Directive:
Below are the records; print exactly the lines from the one with "[(33,36),(0,22),(0,32),(29,45),(33,36)]" through the last, both included, and leave the pictures out.

Data listing:
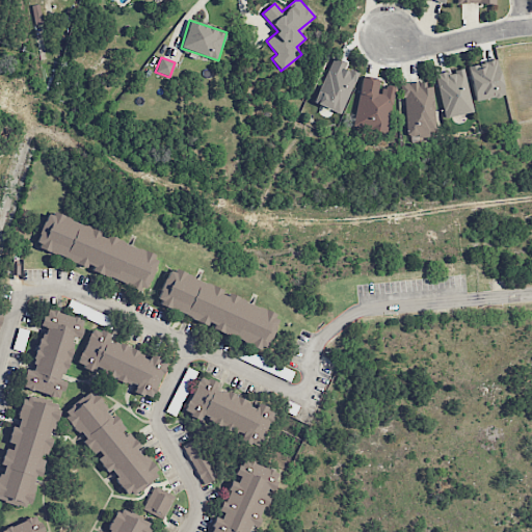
[(341,114),(357,73),(343,68),(345,63),(331,57),(313,103),(341,114)]
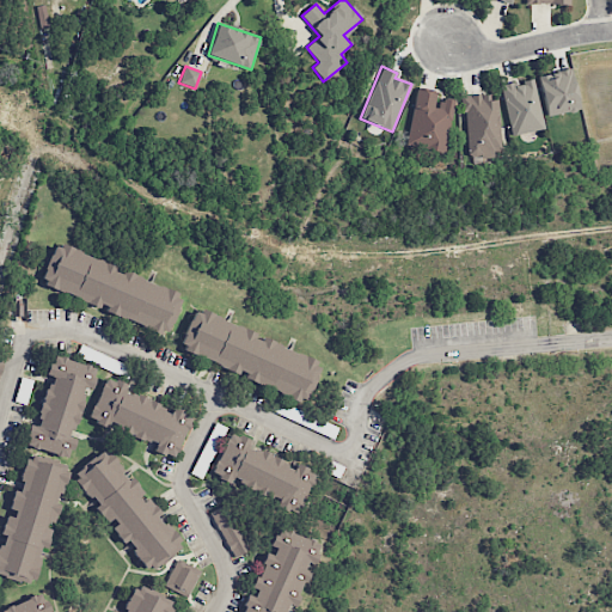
[(579,109),(571,69),(538,75),(546,116),(579,109)]
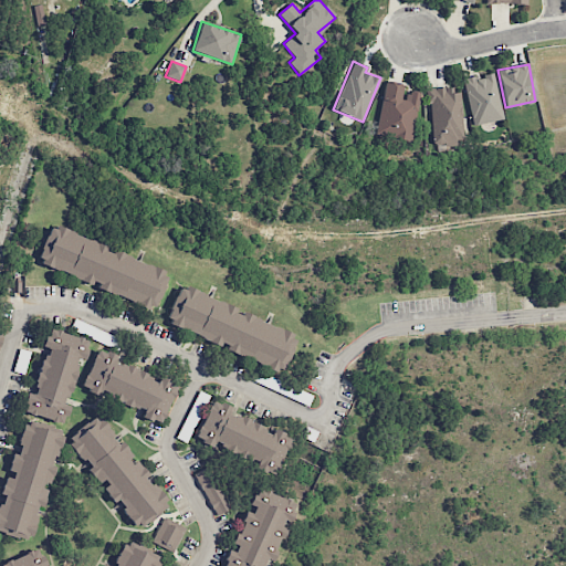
[(503,119),(493,73),(463,80),(473,125),(503,119)]
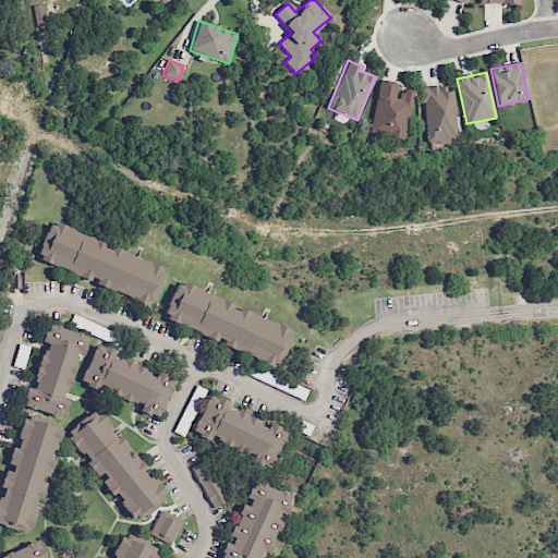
[(371,133),(407,138),(413,92),(399,89),(399,83),(378,81),(371,133)]
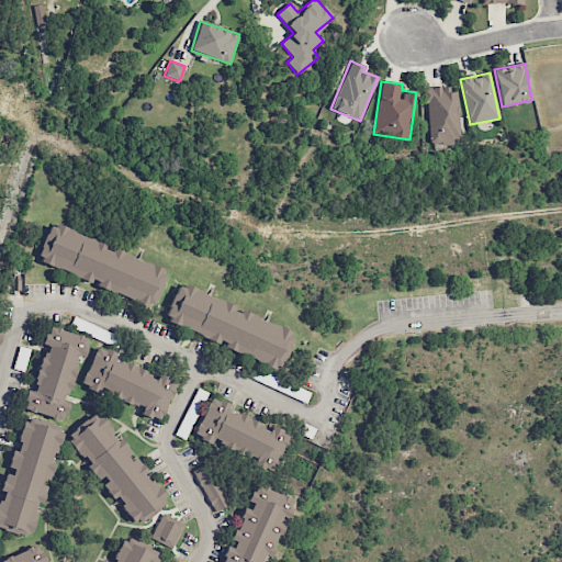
[(426,88),(428,145),(460,144),(458,91),(448,92),(447,87),(426,88)]
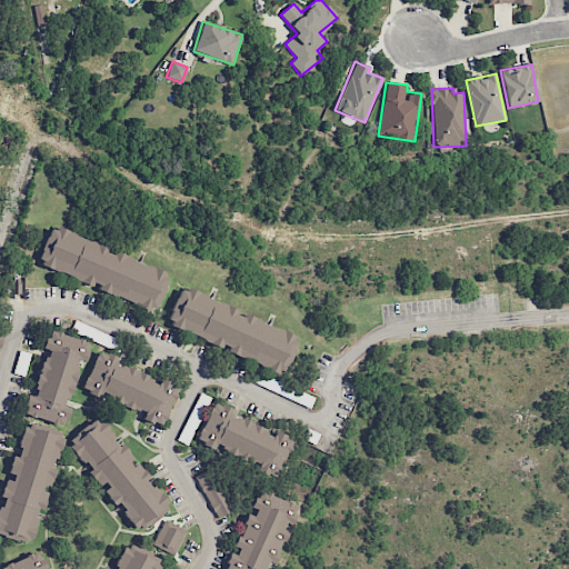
[(37,261),(55,223),(169,275),(152,312),(37,261)]
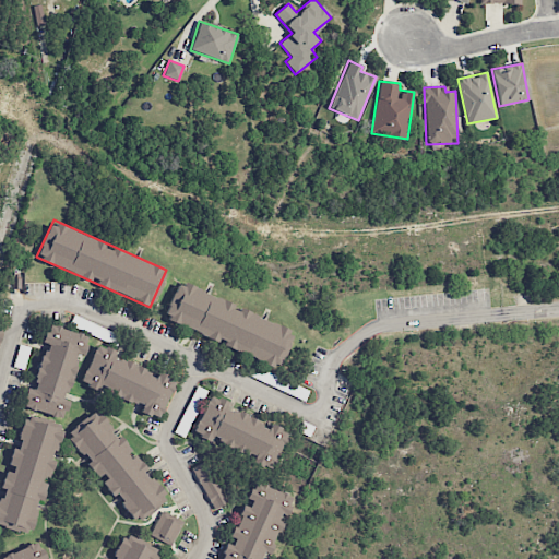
[(163,316),(180,278),(292,332),(274,368),(163,316)]
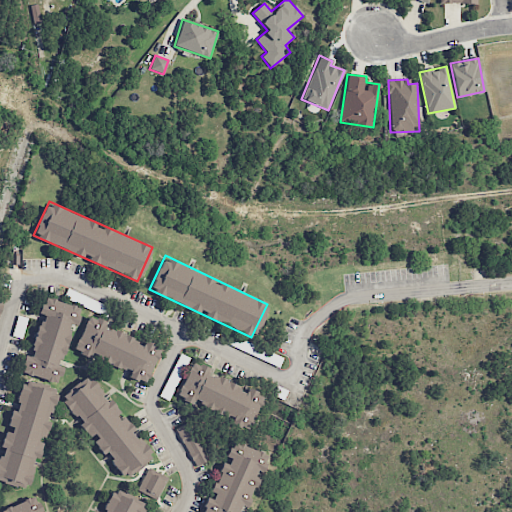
[(45,297),(77,306),(57,379),(24,370),(45,297)]
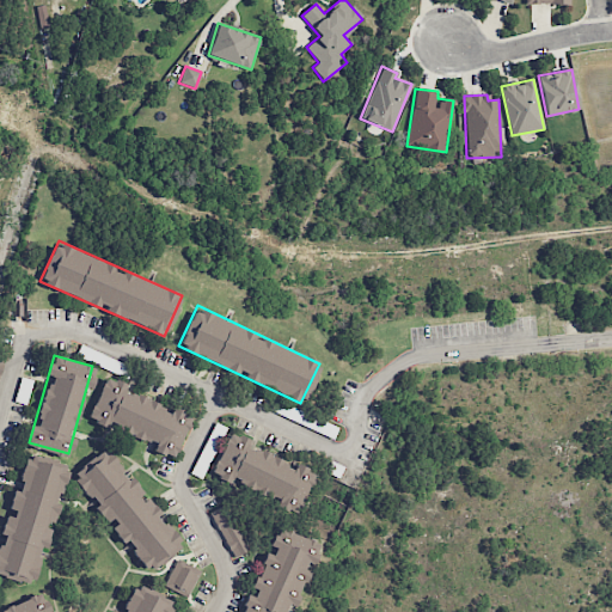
[(90,415),(109,377),(190,418),(170,457),(90,415)]
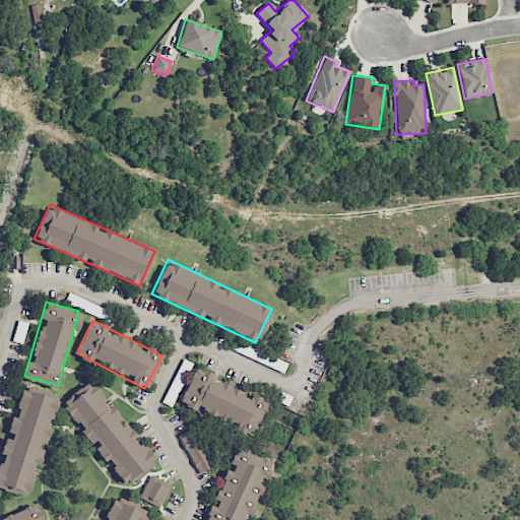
[(185,378),(192,364),(183,360),(177,373),(185,378)]
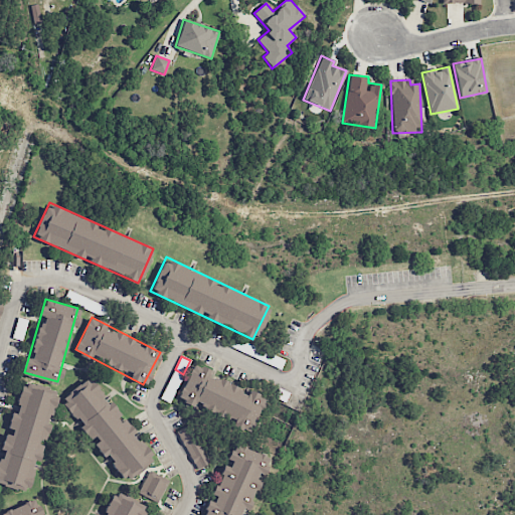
[(176,397),(193,364),(263,399),(246,433),(176,397)]
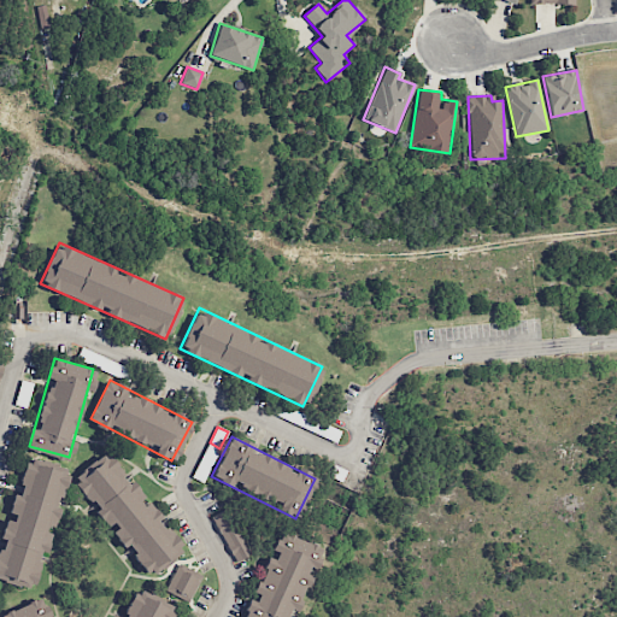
[(75,477),(107,452),(178,547),(146,571),(75,477)]
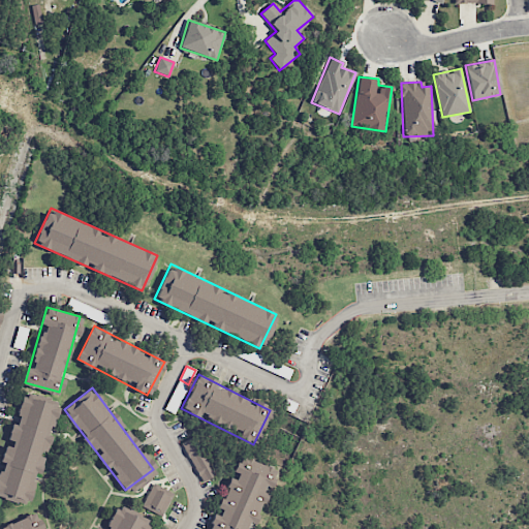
[(0,467),(23,394),(58,405),(27,504),(0,496),(0,467)]
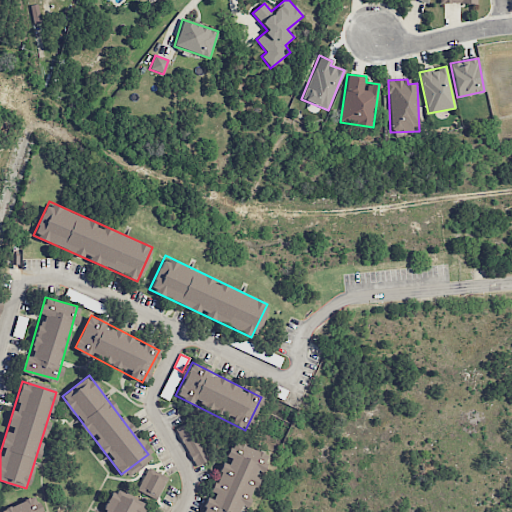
[(176,428),(194,467),(207,461),(189,422),(176,428)]
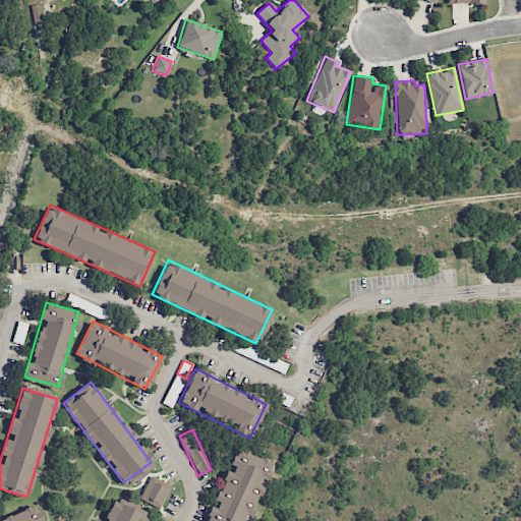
[(205,520),(236,451),(271,467),(246,520),(205,520)]
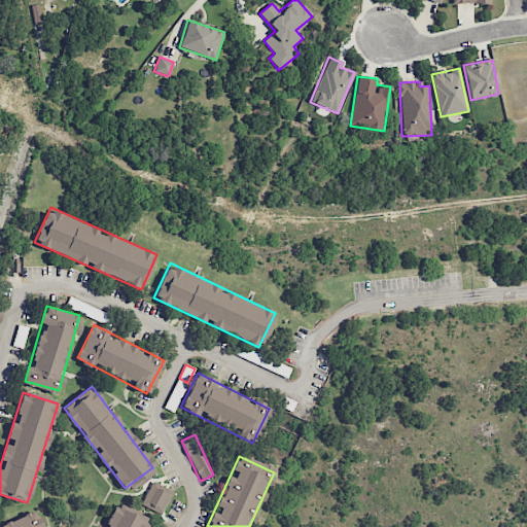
[(140,504),(161,515),(172,491),(151,482),(140,504)]
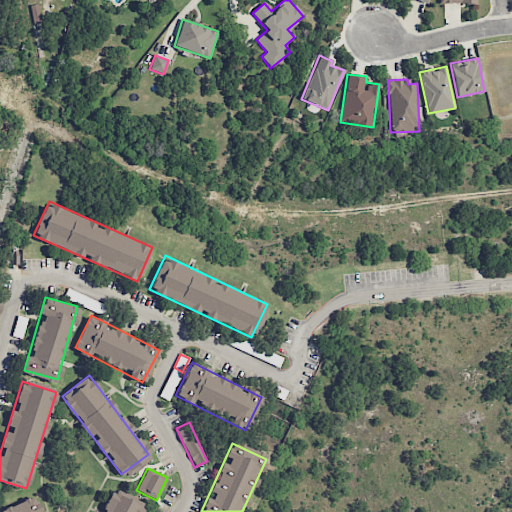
[(100,511),(112,490),(145,508),(142,511),(100,511)]
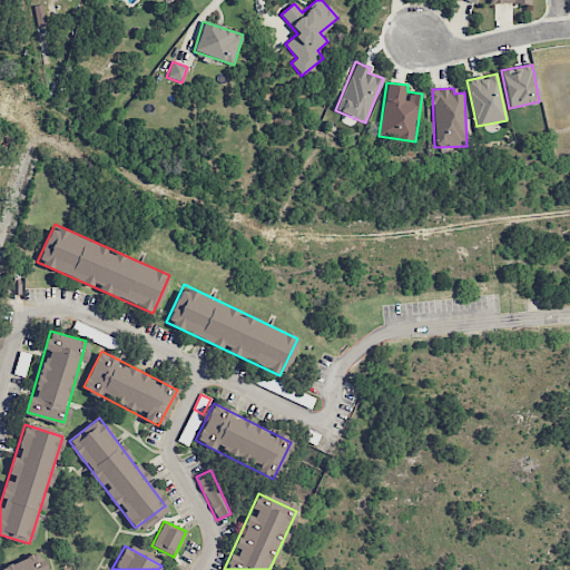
[(2,569),(1,567),(33,552),(41,569),(2,569)]
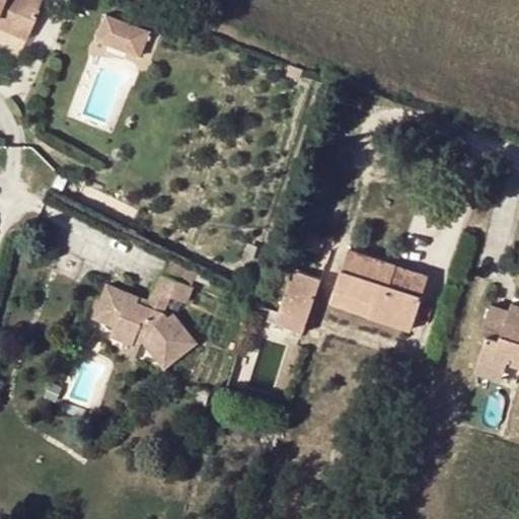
[(0,0),(0,20),(30,33),(45,1),(43,0),(0,0)]
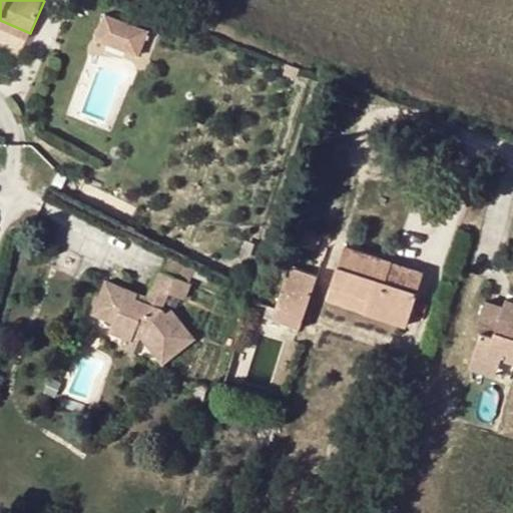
[(145,47),(152,31),(109,12),(102,28),(145,47)]
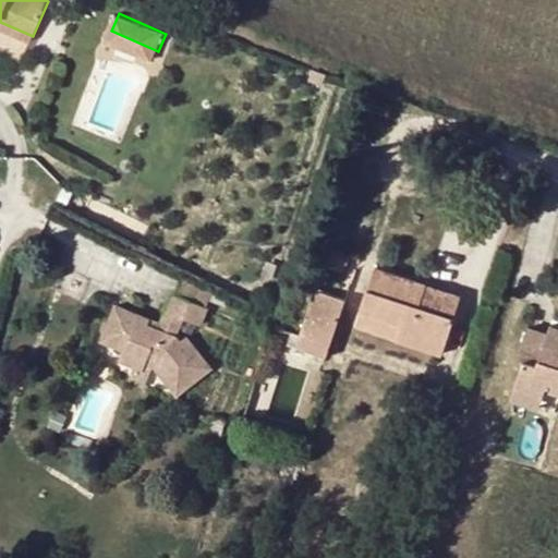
[(33,36),(0,22),(0,32),(29,45),(33,36)]
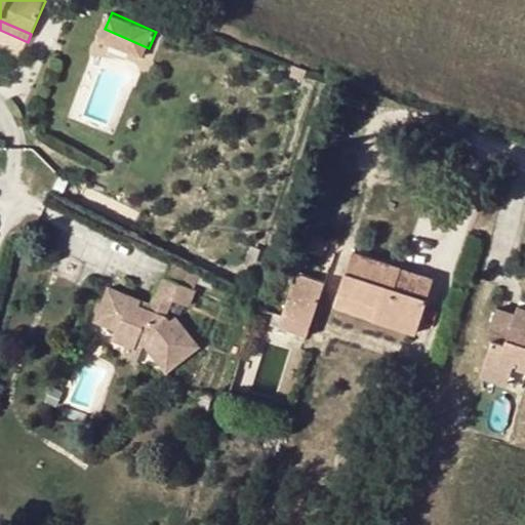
[(149,48),(105,29),(99,42),(144,61),(149,48)]
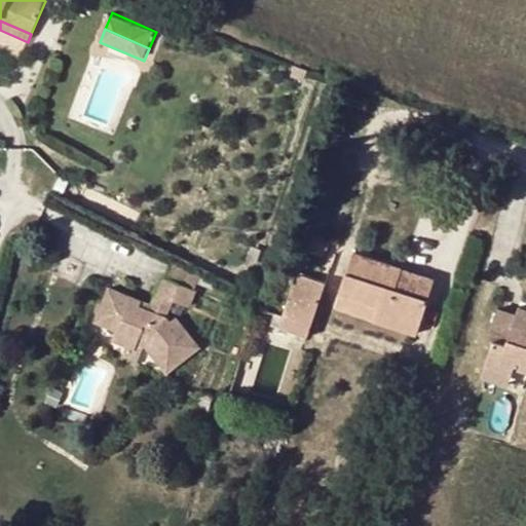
[(330,241),(312,235),(309,246),(326,251),(330,241)]
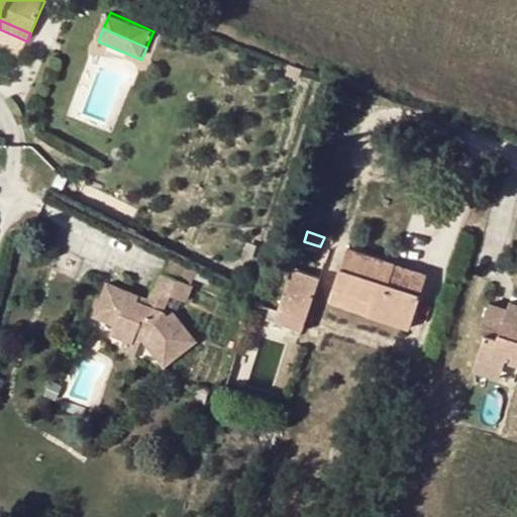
[(369,315),(409,329),(421,295),(390,284),(396,265),(348,248),(336,289),(373,301),(369,315)]
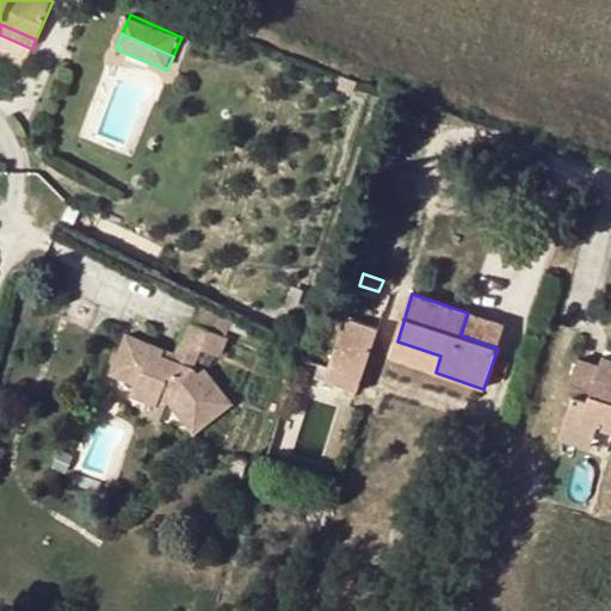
[(195,302),(189,319),(227,335),(233,316),(195,302)]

Output below:
[(33,36),(0,22),(0,32),(29,45),(33,36)]
[(149,48),(105,29),(99,42),(144,61),(149,48)]
[(330,241),(312,235),(309,246),(326,251),(330,241)]
[(369,315),(409,329),(421,295),(390,284),(396,265),(348,248),(336,289),(373,301),(369,315)]
[(195,302),(189,319),(227,335),(233,316),(195,302)]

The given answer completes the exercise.